--- Provided information Enclosed Below ---
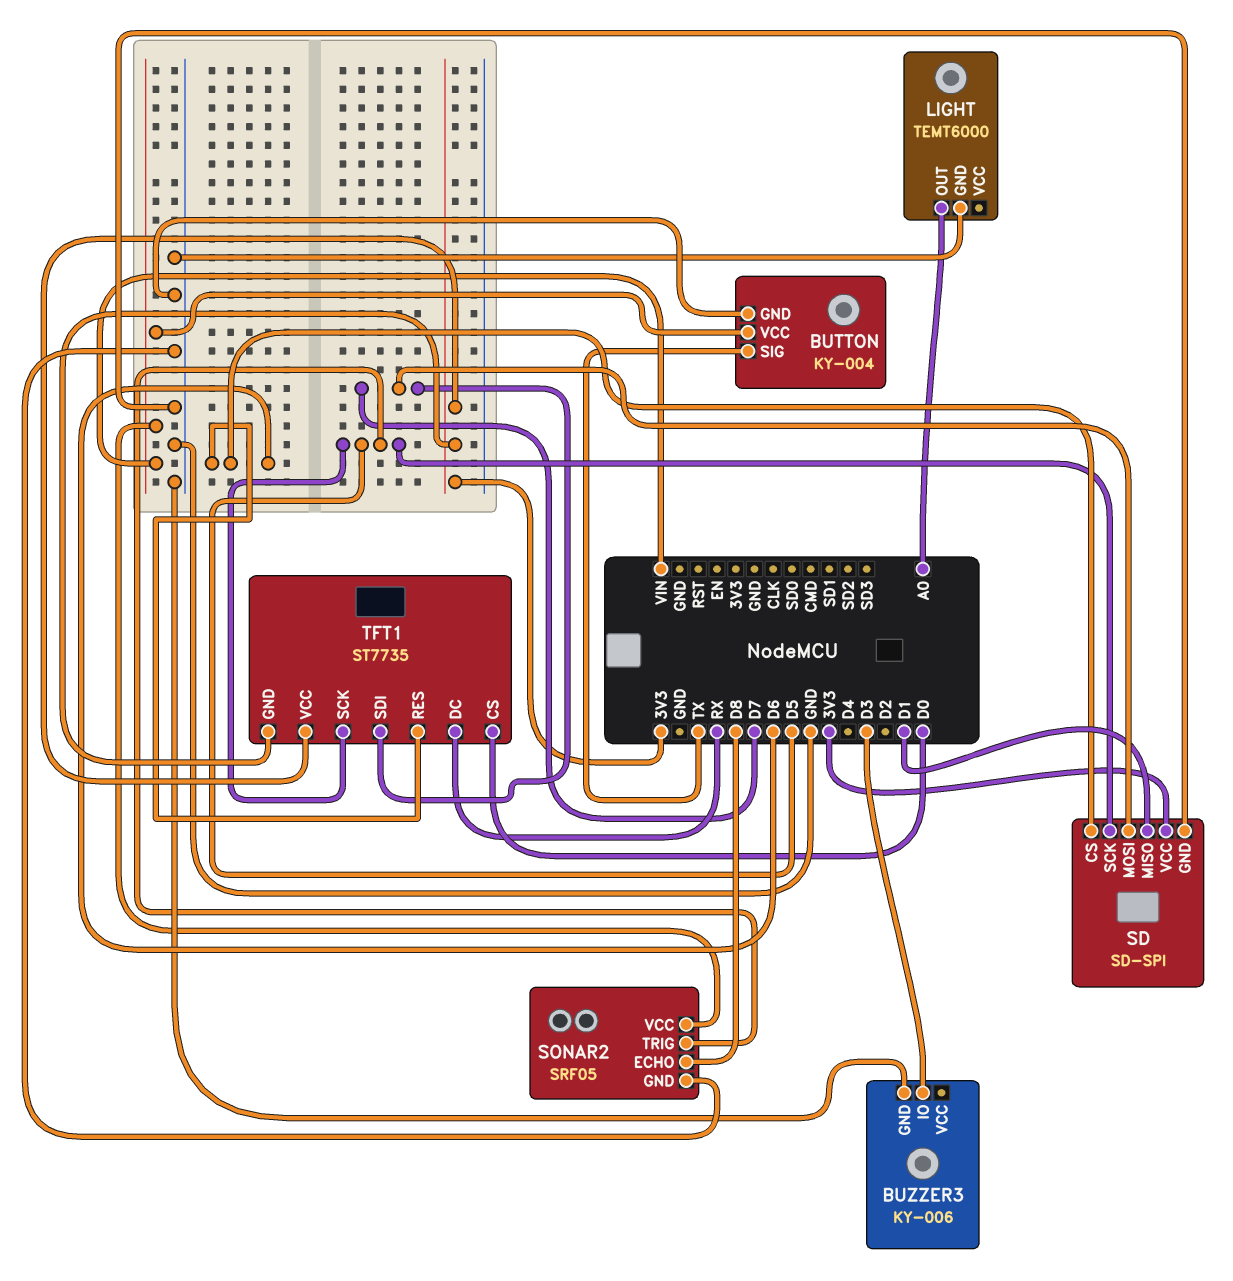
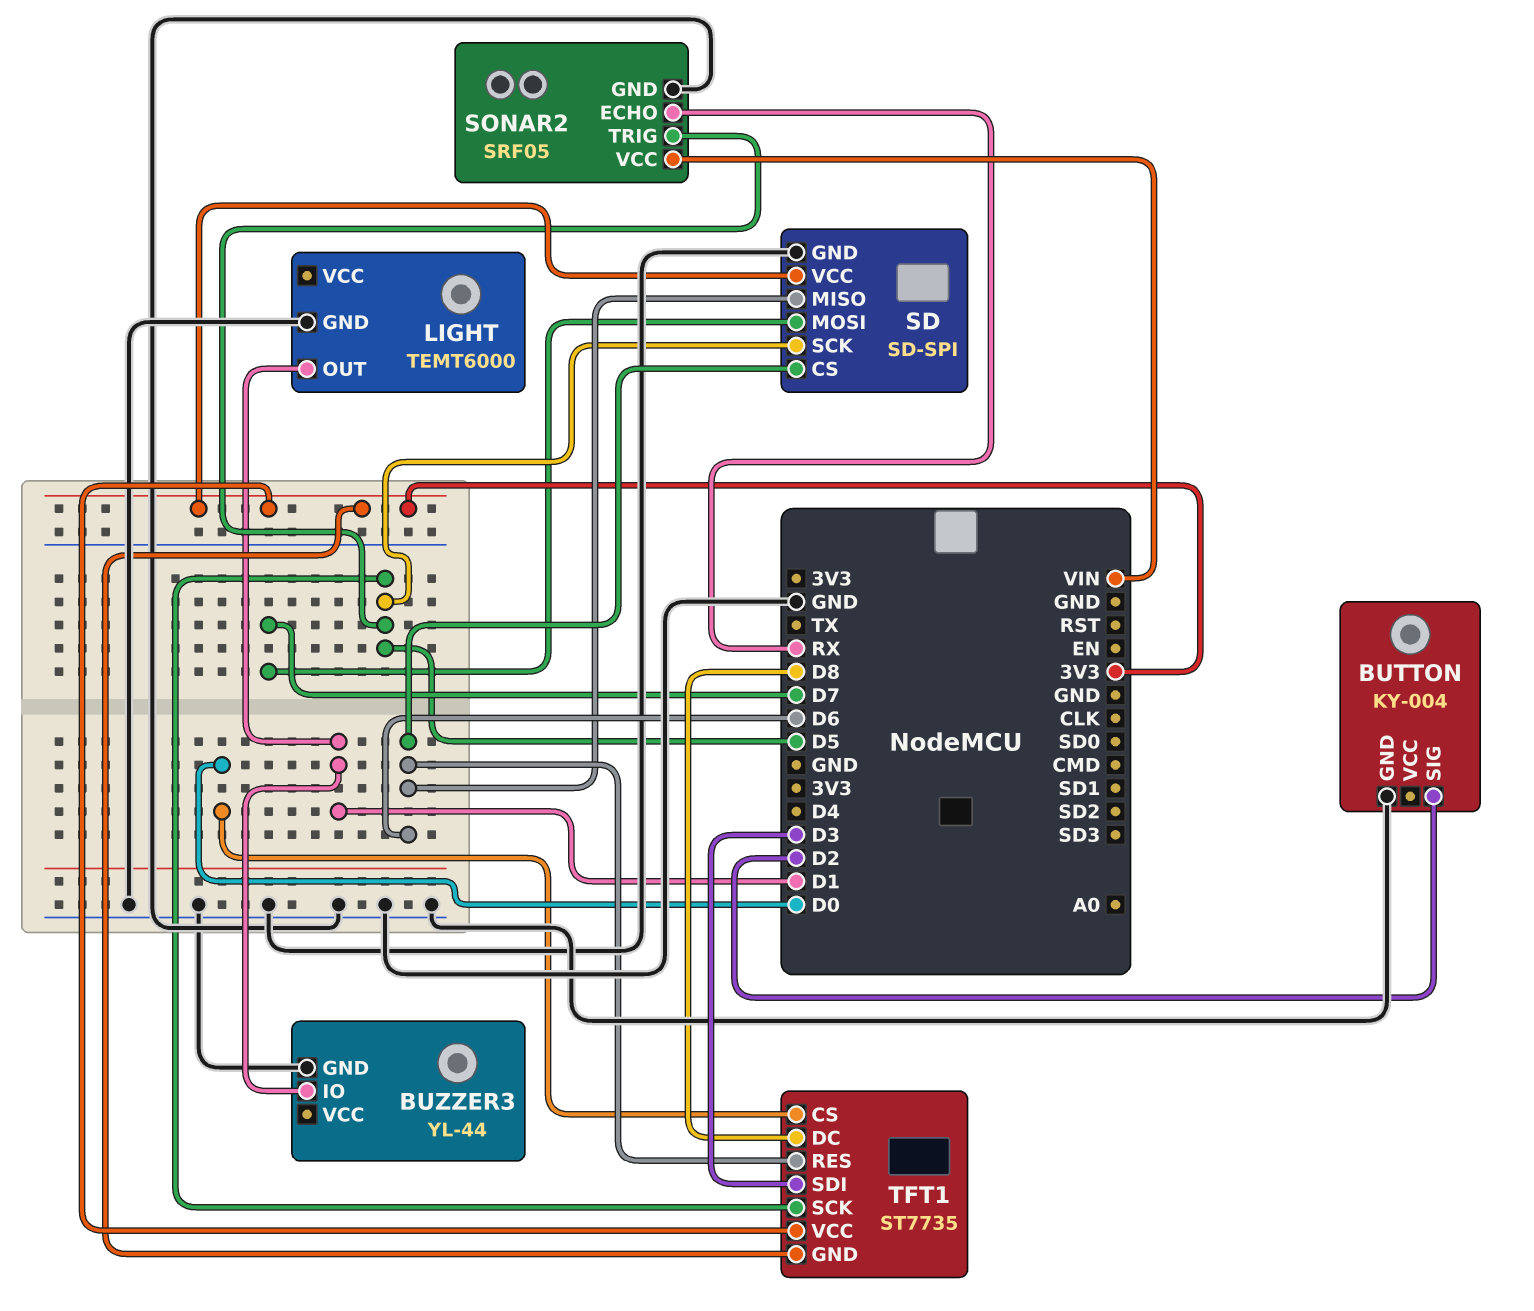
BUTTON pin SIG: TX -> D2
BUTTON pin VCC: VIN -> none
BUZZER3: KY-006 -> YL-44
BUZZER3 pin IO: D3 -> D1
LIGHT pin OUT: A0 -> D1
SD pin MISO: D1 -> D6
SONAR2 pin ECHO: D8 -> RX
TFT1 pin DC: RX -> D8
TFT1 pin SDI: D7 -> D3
--- End of Enclosed Provided information ---
--- Provided information Enclosed Below ---
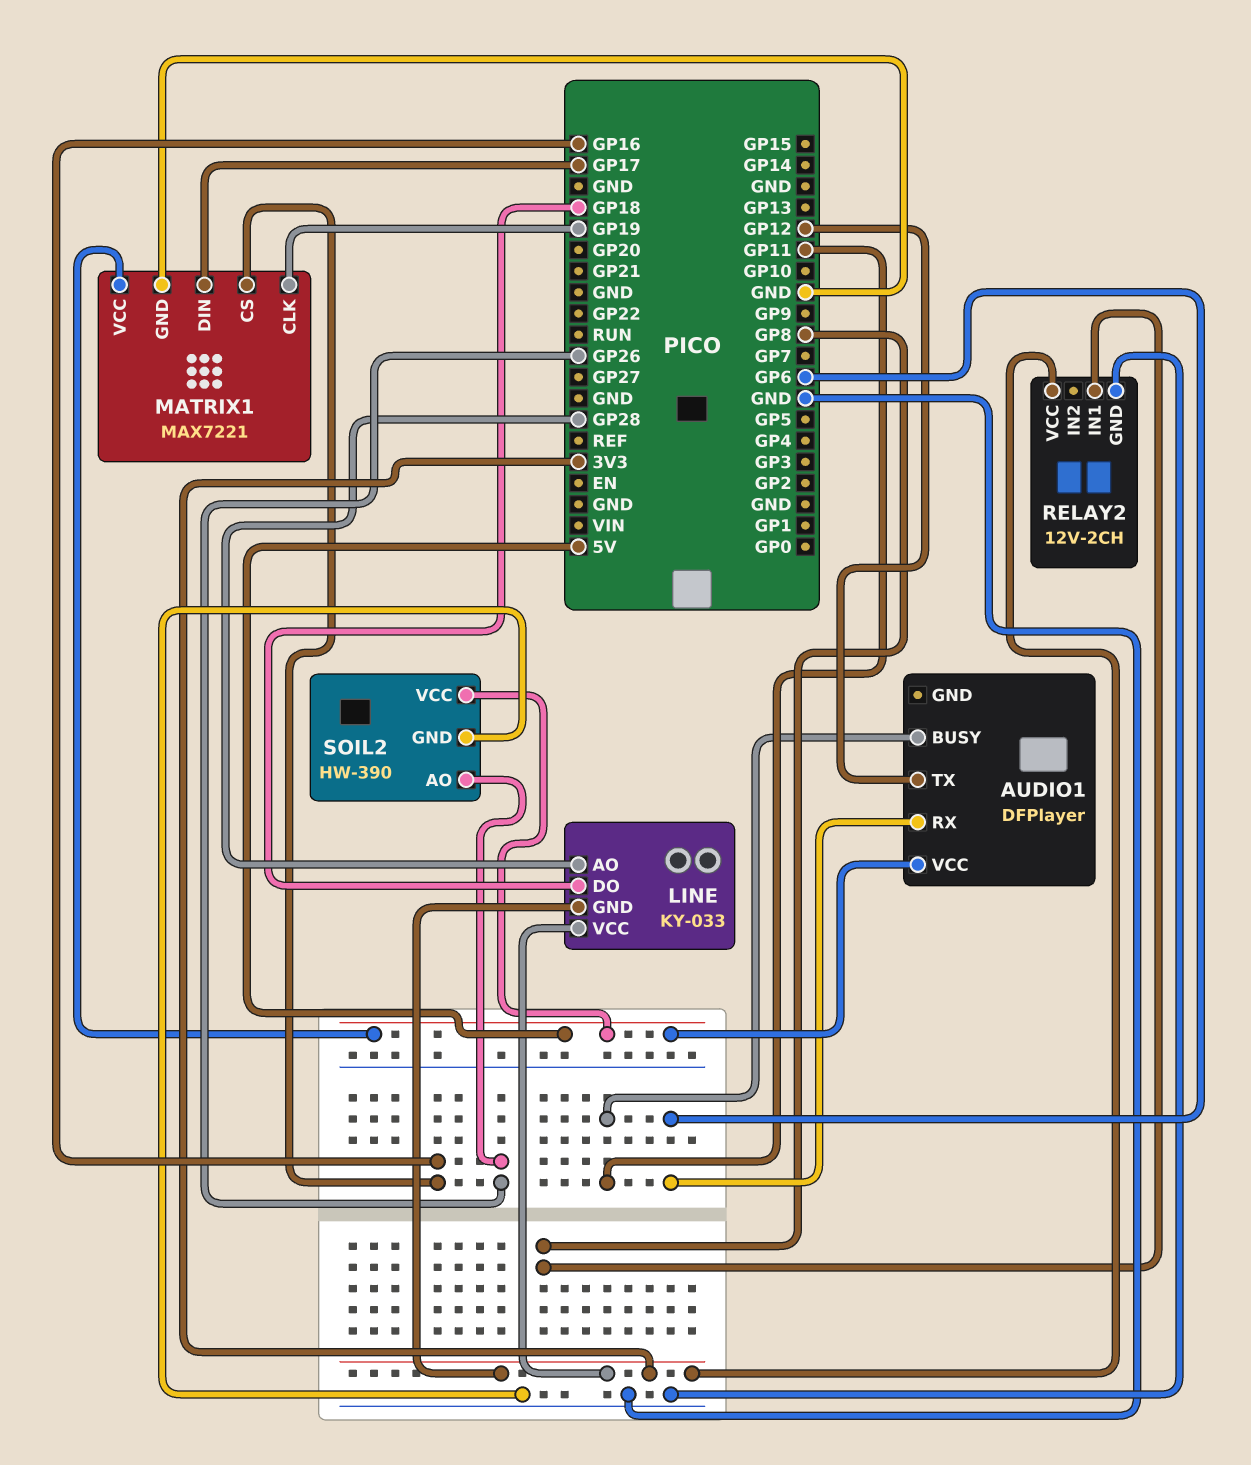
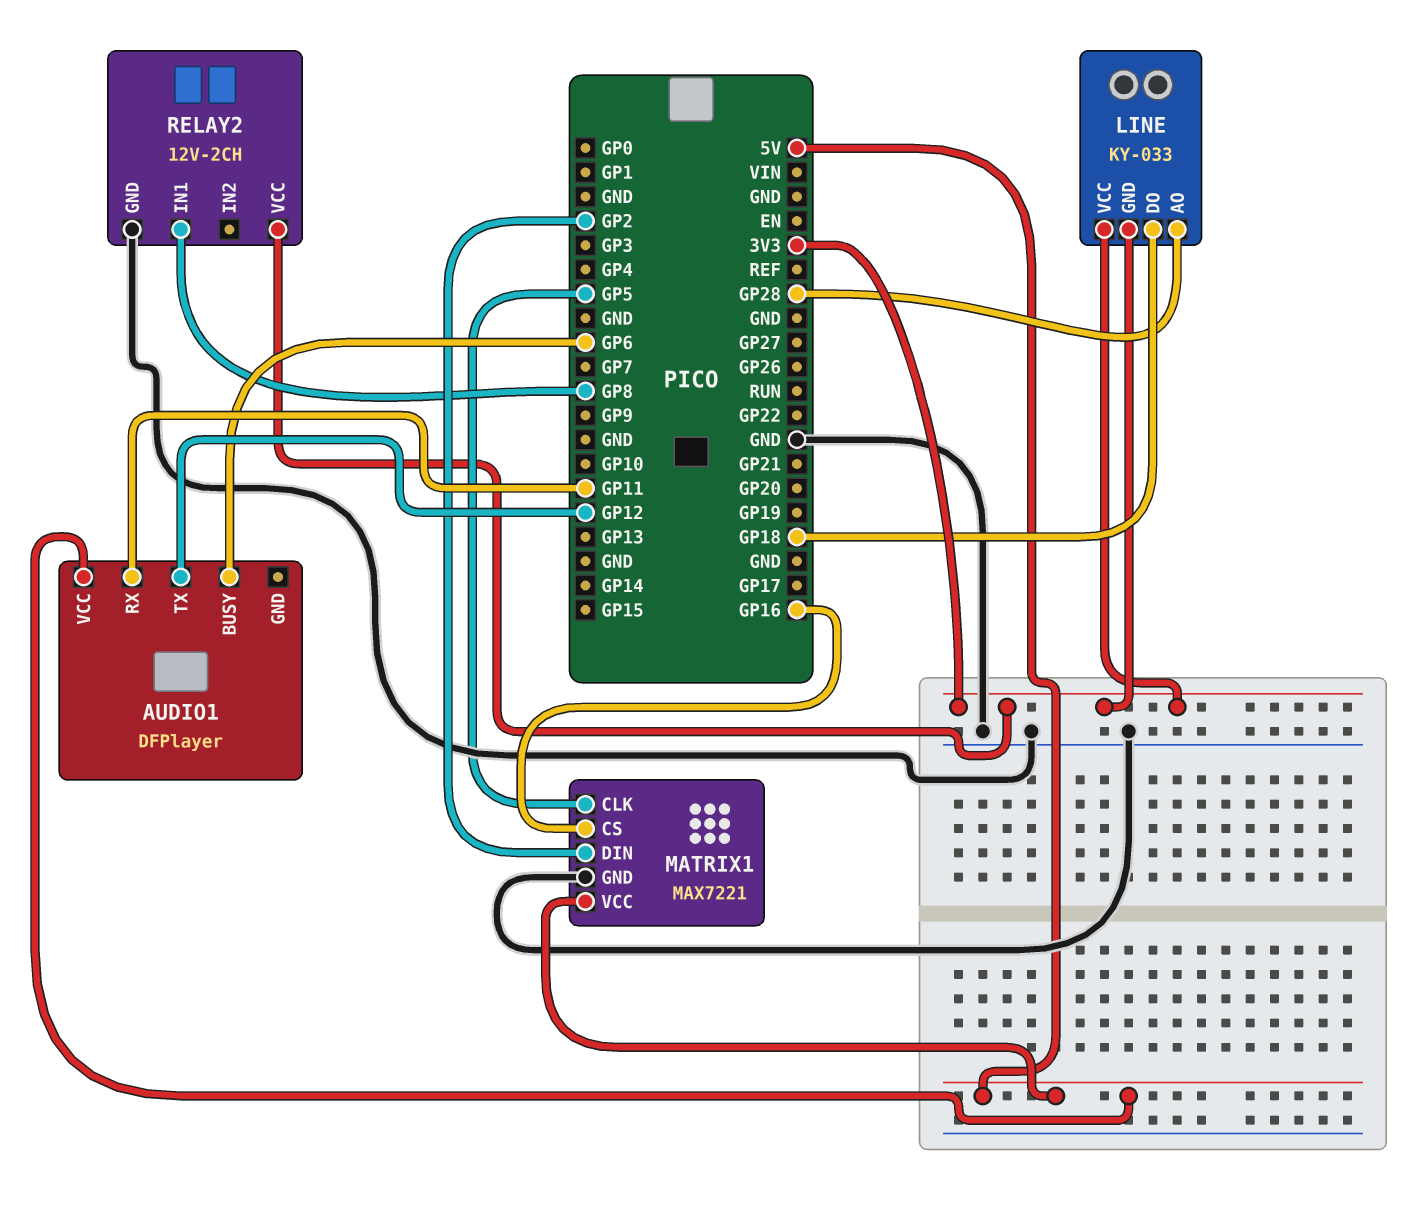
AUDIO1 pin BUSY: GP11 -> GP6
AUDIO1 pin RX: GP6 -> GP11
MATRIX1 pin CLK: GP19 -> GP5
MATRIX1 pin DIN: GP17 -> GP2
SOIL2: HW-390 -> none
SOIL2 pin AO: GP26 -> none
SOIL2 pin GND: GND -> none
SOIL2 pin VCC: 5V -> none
--- End of Enclosed Provided information ---
--- Provided information Enclosed Below ---
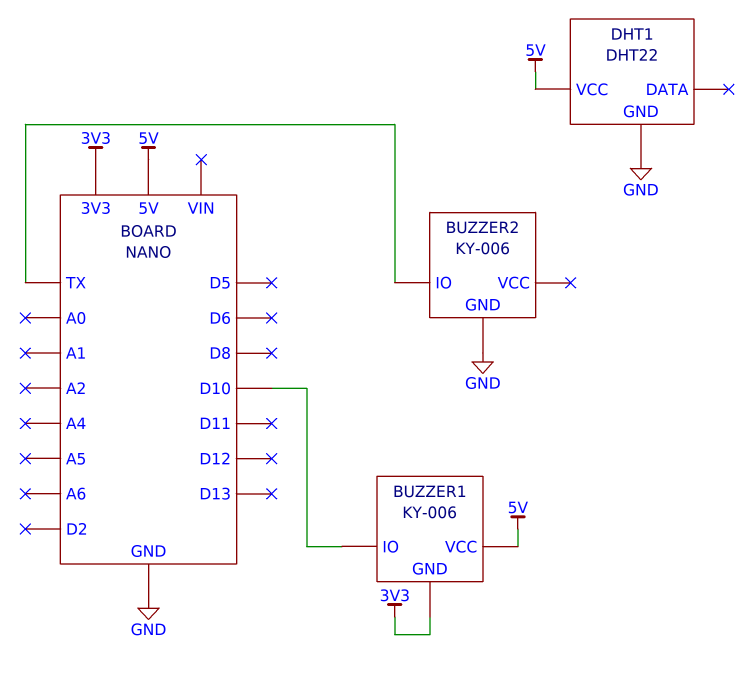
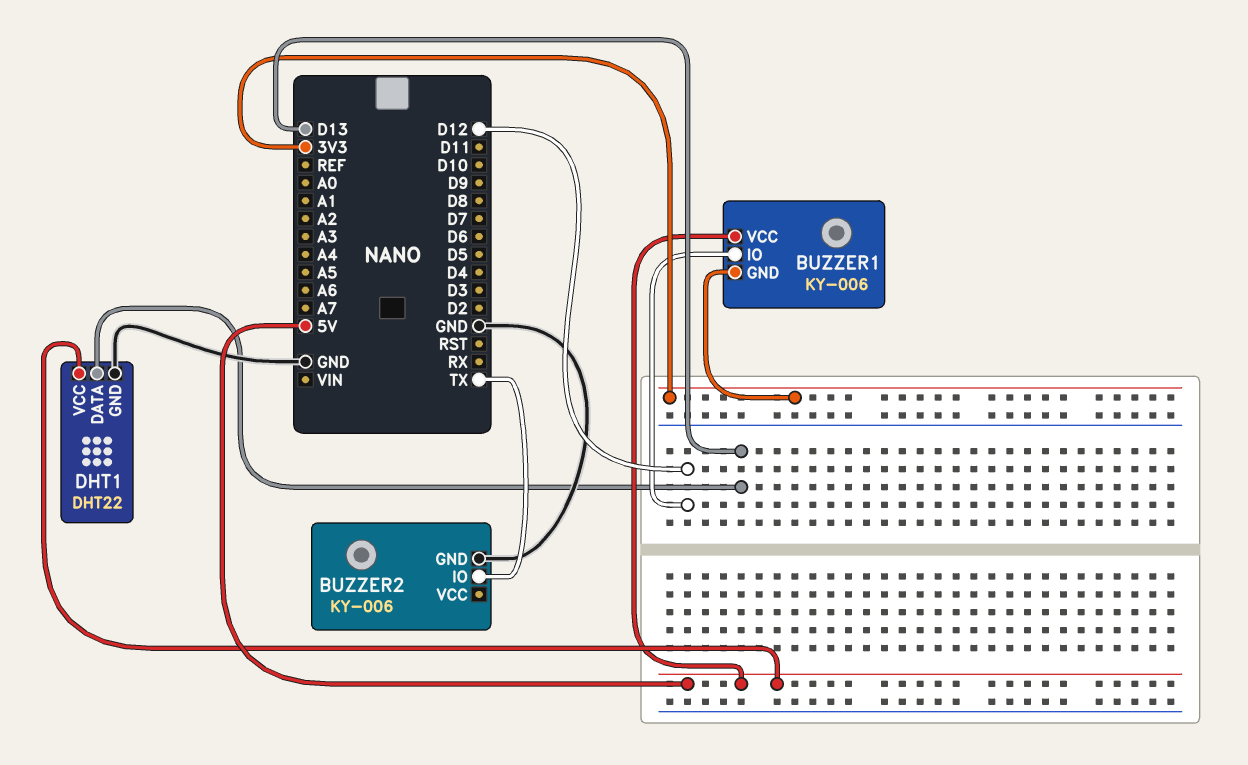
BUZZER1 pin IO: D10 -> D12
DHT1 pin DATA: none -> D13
--- End of Enclosed Provided information ---
* Assigned task:
From the line containing "SD pin MISO: D1 -> D6" down to the line containing "TFT1 pin SDI: D7 -> D3" in the material above, reproduce every line exactly, including the two end lines.

* Written response:
SD pin MISO: D1 -> D6
SONAR2 pin ECHO: D8 -> RX
TFT1 pin DC: RX -> D8
TFT1 pin SDI: D7 -> D3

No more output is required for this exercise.